Problem to work on:
Keep every line in which "blue" occurs and drop the rest of the data.
┌─ Data under study
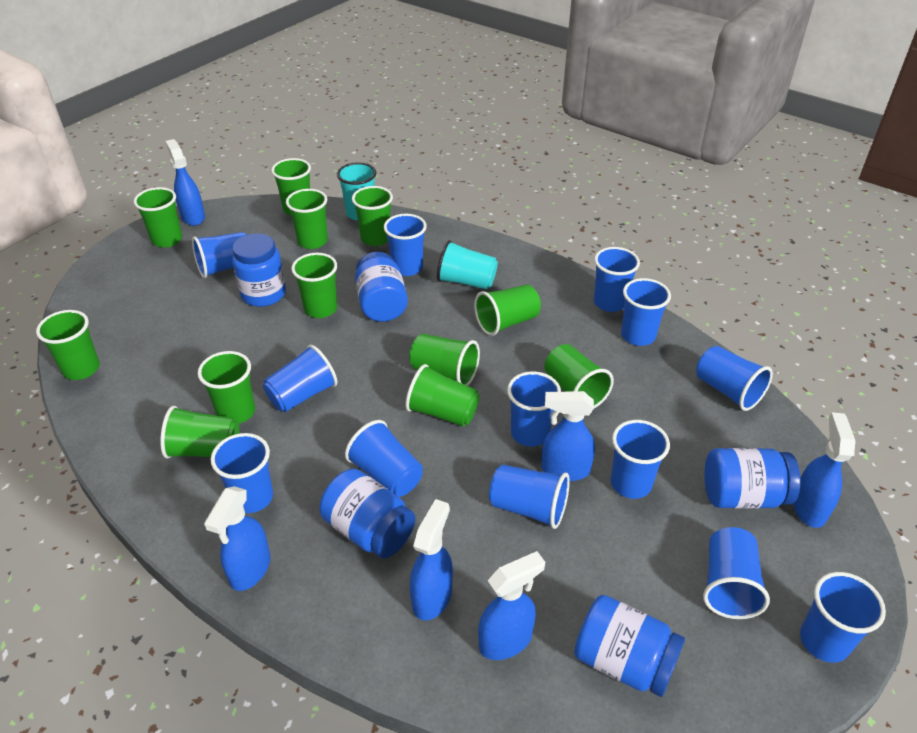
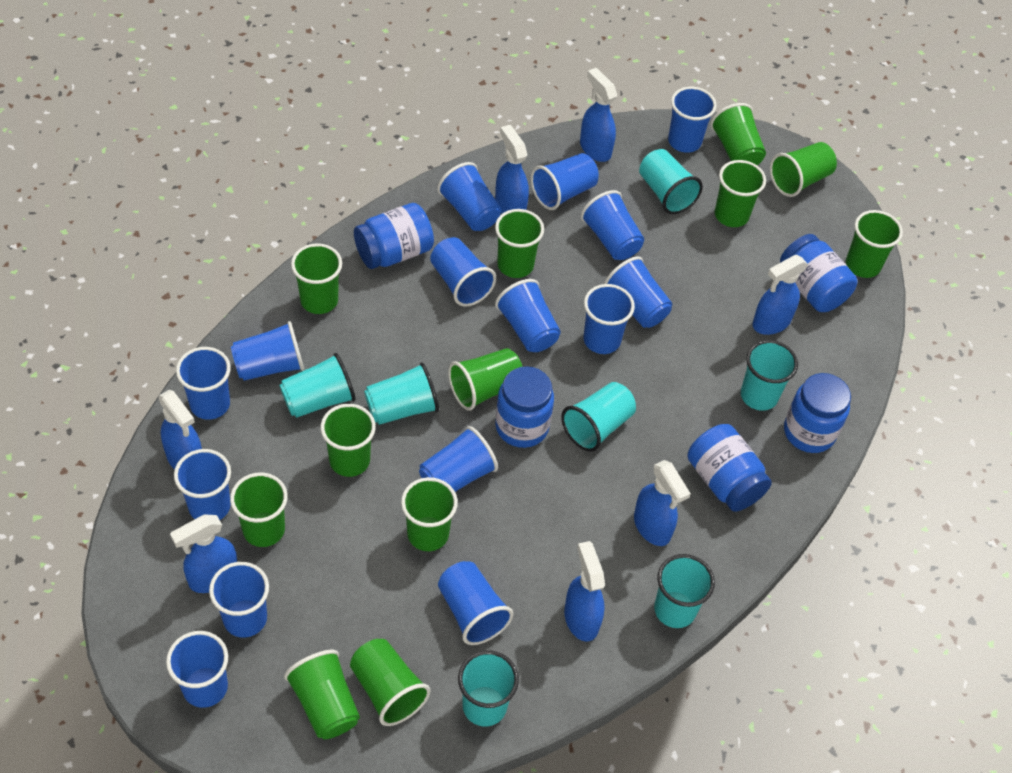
blue cup: 13 -> 15
blue spray bottle: 6 -> 7
turquoise cup: 2 -> 7

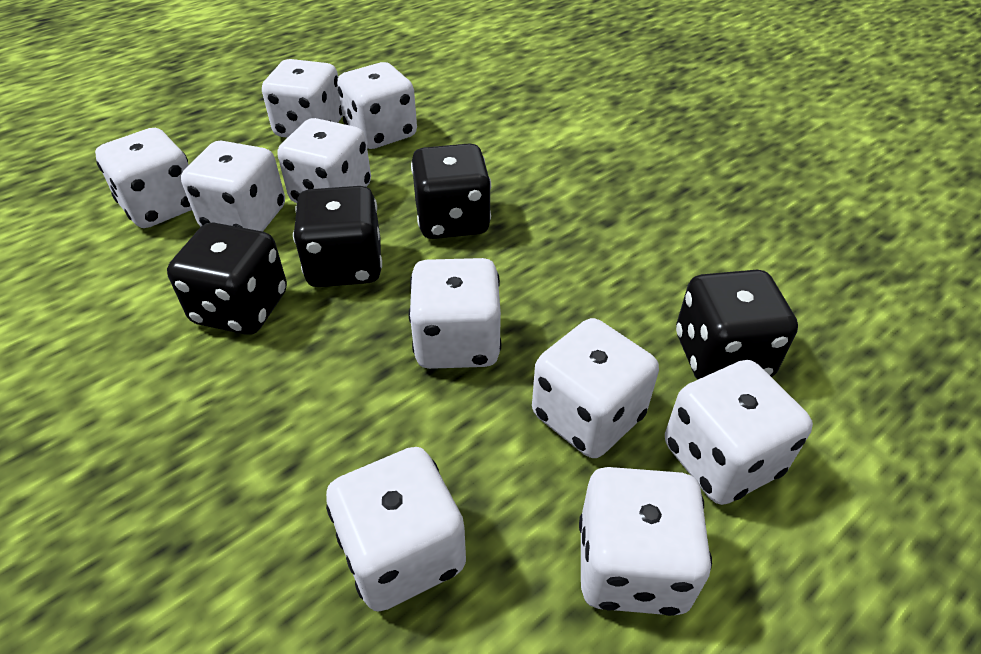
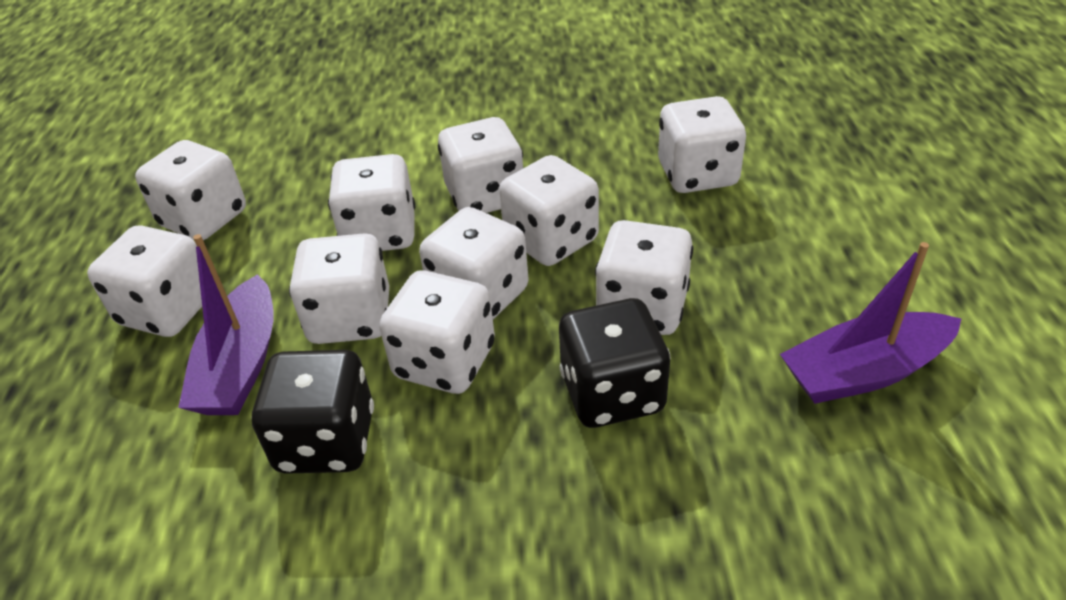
black dice: 4 -> 2
purple boat: 0 -> 2

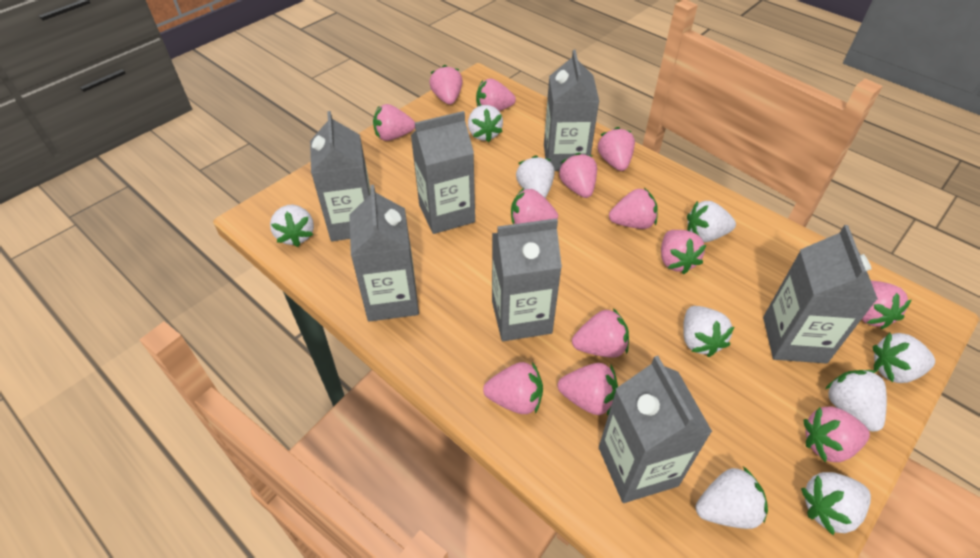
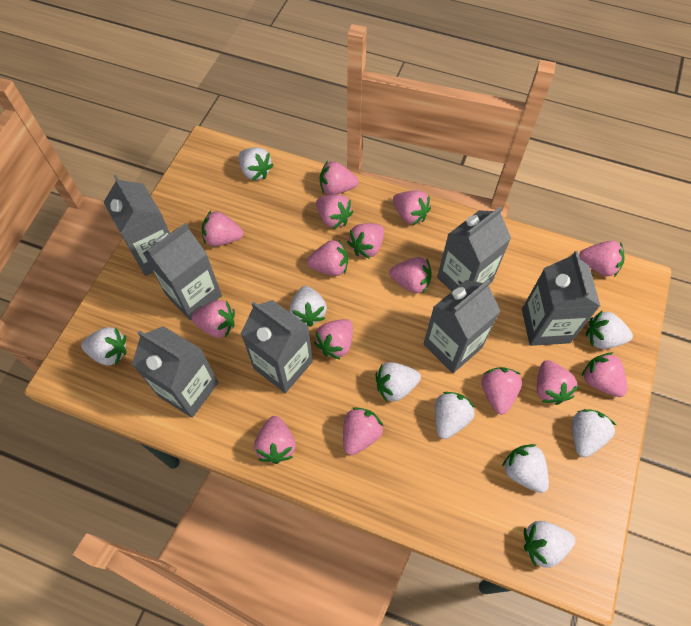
pink strawberry: 13 -> 15

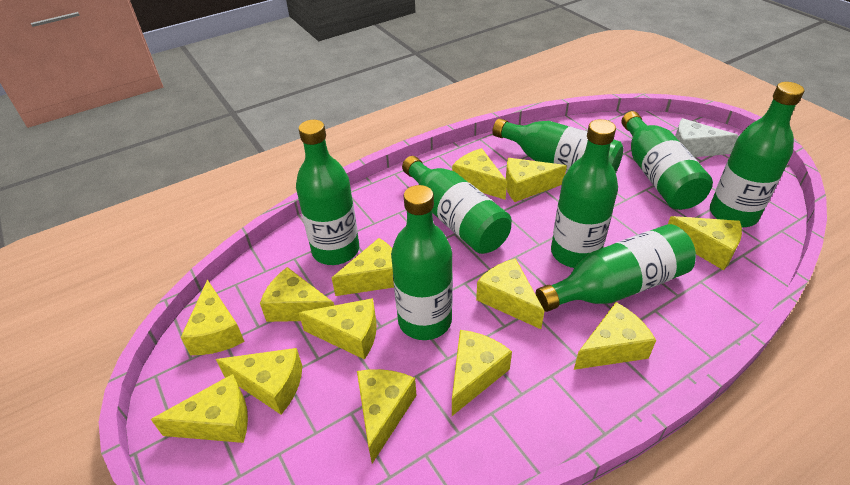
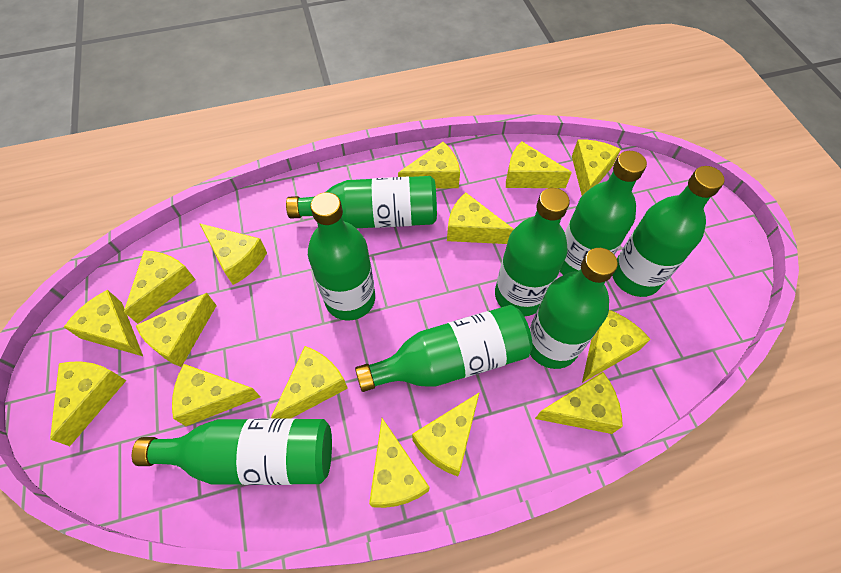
white cheese: 1 -> 0
yellow cheese: 13 -> 15

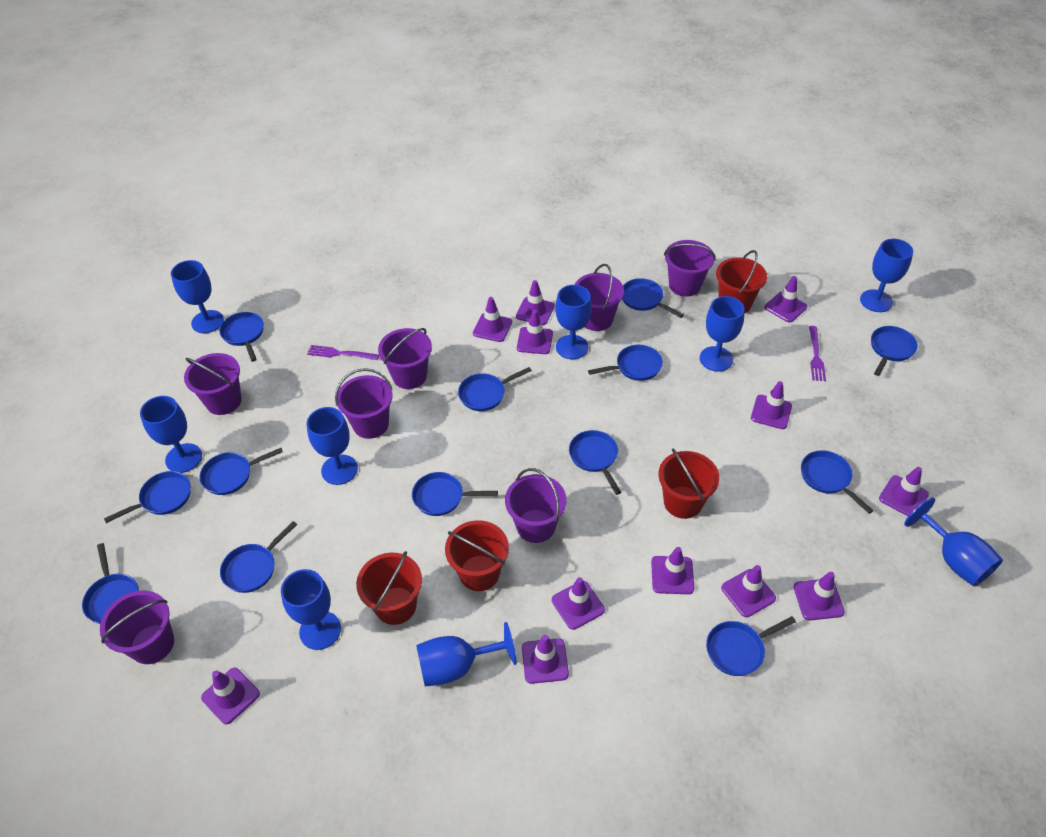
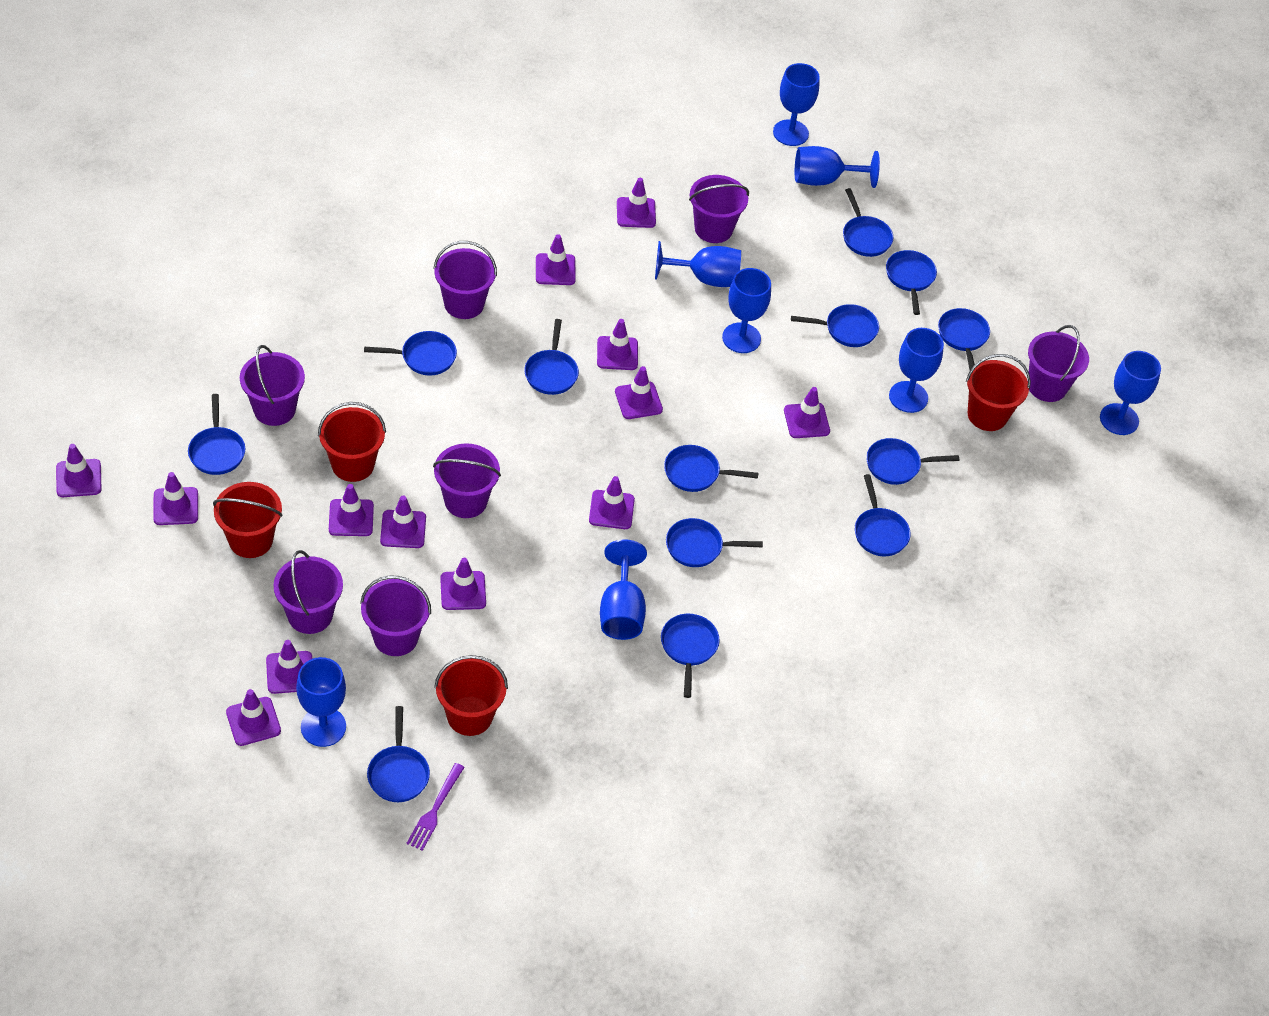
blue goblet: 9 -> 8
purple fork: 2 -> 1
purple traffic cone: 12 -> 13

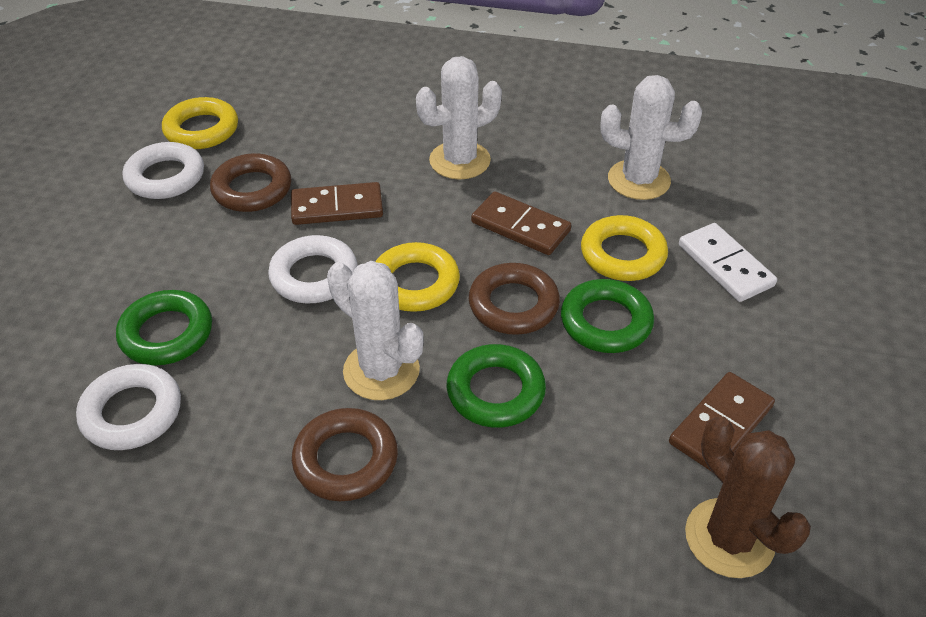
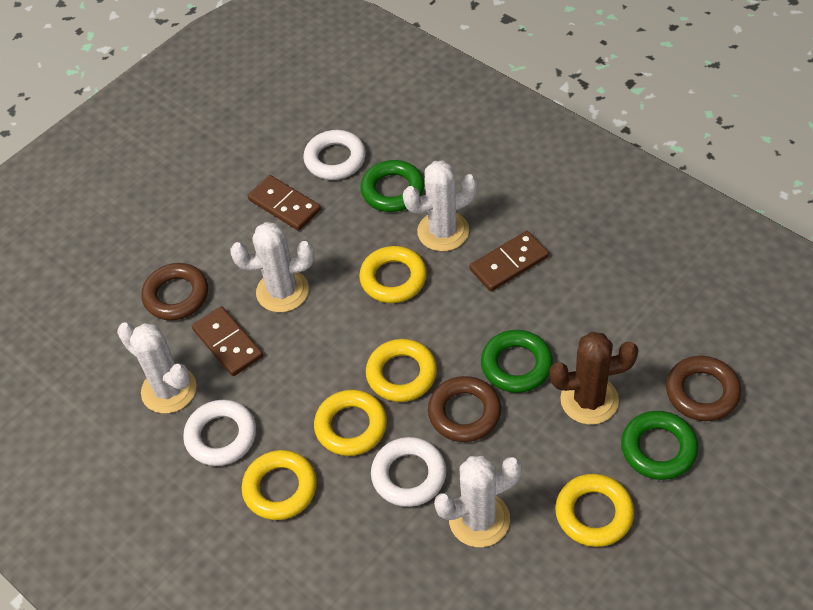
white cactus: 3 -> 4
white domino: 1 -> 0
yellow ring: 3 -> 5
└─
Result of the exercise:
blue cup: 13 -> 15
blue spray bottle: 6 -> 7
blue goblet: 9 -> 8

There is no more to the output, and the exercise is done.